- **Dataset excerpts**
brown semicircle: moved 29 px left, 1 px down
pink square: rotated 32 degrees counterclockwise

==

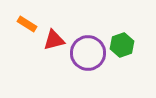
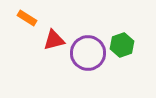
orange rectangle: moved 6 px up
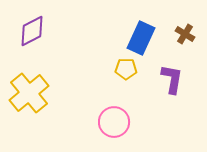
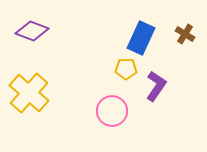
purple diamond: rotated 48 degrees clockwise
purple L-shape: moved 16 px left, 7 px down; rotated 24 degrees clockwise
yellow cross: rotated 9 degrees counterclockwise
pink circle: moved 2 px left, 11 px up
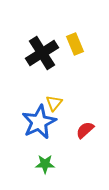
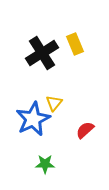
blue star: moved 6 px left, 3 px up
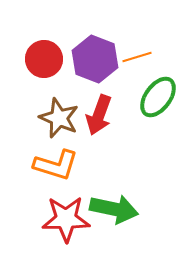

- **Requirement**
From the listing above, repeat exactly the lines starting at the line that includes "brown semicircle: moved 29 px left, 1 px down" and ending at the line that includes "pink square: rotated", with nothing outside that span.

- **Worked solution**
brown semicircle: moved 29 px left, 1 px down
pink square: rotated 32 degrees counterclockwise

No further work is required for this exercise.